-- LISTED RECORDS follows --

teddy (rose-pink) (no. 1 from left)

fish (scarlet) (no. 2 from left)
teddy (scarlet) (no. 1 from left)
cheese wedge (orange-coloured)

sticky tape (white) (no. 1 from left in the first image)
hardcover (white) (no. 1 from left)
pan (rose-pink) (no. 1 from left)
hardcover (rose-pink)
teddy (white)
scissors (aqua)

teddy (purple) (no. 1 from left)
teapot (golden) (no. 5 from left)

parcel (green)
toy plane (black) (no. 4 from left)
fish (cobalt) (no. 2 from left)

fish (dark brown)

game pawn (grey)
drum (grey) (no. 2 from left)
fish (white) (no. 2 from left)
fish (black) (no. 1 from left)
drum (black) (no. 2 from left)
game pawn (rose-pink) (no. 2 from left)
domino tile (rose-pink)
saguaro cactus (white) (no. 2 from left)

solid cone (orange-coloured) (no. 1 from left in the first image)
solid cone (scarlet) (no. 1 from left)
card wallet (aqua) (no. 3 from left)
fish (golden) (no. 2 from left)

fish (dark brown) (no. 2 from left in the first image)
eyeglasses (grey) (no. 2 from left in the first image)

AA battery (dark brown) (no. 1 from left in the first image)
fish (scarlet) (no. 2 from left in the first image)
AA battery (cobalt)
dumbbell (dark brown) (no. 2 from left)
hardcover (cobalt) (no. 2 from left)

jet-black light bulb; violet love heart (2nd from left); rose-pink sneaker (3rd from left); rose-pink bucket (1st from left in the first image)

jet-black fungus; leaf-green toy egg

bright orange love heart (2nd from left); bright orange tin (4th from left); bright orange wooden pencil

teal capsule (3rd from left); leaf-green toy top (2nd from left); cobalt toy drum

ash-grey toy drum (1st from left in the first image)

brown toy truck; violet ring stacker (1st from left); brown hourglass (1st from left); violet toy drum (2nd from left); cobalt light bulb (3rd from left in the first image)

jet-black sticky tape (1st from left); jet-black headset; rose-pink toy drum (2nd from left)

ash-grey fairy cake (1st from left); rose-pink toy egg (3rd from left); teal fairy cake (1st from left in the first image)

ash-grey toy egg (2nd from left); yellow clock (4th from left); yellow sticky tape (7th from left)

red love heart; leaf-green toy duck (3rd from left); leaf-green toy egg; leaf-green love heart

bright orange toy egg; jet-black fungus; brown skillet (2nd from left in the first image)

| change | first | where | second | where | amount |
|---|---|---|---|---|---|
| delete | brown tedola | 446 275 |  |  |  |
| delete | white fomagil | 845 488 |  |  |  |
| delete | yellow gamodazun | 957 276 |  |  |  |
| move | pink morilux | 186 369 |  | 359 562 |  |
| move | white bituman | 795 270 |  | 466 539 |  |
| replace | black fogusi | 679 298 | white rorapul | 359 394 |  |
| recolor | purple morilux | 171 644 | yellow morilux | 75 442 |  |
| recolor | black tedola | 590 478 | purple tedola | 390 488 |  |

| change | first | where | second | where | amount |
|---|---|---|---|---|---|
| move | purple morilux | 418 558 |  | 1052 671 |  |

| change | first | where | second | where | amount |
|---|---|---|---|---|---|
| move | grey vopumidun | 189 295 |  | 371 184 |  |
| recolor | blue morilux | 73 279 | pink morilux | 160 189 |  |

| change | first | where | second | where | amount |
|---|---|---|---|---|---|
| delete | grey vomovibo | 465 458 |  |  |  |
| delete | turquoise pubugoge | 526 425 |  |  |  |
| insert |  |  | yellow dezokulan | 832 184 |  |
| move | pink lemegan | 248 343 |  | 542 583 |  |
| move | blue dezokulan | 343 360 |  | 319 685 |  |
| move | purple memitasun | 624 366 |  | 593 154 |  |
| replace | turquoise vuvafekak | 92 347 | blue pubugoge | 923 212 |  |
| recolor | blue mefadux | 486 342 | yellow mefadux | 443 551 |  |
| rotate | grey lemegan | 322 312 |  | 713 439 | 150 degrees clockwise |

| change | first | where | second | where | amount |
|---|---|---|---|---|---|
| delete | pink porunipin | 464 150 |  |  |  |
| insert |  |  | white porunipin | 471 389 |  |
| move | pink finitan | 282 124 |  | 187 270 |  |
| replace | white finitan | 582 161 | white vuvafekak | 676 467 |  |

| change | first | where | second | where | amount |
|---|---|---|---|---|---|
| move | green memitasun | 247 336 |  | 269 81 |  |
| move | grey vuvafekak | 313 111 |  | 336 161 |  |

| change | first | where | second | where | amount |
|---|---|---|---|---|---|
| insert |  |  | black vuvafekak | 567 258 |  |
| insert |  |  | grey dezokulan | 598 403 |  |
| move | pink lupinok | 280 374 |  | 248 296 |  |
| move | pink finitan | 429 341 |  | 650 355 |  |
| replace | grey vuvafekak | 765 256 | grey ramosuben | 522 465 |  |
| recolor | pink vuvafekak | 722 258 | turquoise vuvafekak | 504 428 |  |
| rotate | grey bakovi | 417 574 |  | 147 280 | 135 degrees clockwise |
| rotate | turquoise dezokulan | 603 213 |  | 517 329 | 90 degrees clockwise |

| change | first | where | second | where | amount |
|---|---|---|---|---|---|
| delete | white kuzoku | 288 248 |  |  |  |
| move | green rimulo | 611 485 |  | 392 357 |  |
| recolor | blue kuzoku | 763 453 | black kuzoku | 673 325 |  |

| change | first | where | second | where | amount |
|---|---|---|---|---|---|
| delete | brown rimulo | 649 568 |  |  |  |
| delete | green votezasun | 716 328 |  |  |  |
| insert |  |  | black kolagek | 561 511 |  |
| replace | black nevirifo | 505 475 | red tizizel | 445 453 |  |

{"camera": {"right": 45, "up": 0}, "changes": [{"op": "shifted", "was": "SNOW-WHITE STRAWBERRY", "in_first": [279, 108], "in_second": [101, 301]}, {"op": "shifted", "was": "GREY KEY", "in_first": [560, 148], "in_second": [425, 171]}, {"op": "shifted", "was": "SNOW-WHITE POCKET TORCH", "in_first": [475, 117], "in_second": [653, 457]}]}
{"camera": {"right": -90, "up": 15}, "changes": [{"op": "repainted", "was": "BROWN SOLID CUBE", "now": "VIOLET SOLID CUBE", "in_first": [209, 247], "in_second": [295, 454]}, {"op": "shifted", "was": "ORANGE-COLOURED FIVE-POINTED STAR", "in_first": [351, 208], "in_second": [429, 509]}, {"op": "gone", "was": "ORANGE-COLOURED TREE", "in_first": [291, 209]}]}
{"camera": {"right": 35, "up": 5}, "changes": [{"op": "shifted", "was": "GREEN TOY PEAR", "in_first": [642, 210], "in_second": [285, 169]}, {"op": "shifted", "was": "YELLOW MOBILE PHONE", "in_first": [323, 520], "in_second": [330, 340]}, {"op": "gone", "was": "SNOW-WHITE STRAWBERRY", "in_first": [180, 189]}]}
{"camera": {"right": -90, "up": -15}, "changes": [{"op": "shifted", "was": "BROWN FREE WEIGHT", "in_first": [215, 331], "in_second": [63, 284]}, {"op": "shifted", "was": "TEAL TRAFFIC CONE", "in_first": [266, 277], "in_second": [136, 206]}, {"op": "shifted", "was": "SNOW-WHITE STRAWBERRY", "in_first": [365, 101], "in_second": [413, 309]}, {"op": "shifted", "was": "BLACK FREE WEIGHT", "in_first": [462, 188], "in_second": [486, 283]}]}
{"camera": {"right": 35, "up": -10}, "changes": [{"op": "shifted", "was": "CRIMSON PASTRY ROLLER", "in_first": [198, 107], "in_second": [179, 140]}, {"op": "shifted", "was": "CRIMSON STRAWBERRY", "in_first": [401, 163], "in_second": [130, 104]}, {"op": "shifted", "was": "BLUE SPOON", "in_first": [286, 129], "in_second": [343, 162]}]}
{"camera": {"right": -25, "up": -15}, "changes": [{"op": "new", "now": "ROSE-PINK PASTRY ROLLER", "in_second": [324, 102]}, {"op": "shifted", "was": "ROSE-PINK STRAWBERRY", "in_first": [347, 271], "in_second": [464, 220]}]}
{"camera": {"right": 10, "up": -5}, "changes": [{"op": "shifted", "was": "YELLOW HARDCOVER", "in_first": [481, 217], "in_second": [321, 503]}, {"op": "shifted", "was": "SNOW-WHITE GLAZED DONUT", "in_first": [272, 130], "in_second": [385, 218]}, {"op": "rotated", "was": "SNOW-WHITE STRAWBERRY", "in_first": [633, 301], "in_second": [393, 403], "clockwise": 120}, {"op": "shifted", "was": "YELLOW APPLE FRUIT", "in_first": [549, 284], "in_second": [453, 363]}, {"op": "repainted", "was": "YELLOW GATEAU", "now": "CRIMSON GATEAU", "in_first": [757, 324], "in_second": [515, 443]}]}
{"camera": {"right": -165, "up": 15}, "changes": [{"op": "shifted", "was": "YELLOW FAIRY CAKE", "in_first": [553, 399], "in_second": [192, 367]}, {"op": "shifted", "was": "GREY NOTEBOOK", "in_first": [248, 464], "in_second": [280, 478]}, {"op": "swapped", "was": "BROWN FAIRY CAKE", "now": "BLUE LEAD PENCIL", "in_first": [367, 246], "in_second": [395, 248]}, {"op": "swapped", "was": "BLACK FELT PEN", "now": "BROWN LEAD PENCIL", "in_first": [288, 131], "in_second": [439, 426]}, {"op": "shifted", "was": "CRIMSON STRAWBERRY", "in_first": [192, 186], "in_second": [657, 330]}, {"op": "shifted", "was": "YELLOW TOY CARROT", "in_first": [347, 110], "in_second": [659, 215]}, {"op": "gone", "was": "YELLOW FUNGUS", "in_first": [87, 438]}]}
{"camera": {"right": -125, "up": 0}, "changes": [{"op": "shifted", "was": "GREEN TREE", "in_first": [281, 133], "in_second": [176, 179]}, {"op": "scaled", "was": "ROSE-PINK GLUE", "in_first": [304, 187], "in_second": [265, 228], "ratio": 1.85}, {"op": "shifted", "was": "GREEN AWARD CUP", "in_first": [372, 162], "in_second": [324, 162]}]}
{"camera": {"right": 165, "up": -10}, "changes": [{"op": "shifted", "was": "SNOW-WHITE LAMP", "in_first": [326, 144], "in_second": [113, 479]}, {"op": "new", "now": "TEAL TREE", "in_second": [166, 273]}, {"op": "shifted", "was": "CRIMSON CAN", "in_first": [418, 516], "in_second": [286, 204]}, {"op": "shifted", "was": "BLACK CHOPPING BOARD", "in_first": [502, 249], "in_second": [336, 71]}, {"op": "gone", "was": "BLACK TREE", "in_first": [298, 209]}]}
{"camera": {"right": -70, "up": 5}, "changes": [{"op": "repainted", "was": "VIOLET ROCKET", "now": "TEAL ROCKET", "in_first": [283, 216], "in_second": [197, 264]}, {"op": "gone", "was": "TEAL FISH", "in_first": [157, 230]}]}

-- LISTED RECORDS concluded --

• WHAT YOU ARE ASKED TO DO
All lines above from the line with "morilux | 186" through the line with "recolor | purple", both included, are to be set down exactly, with nothing else.

• THE COMPLETED TASK
| move | pink morilux | 186 369 |  | 359 562 |  |
| move | white bituman | 795 270 |  | 466 539 |  |
| replace | black fogusi | 679 298 | white rorapul | 359 394 |  |
| recolor | purple morilux | 171 644 | yellow morilux | 75 442 |  |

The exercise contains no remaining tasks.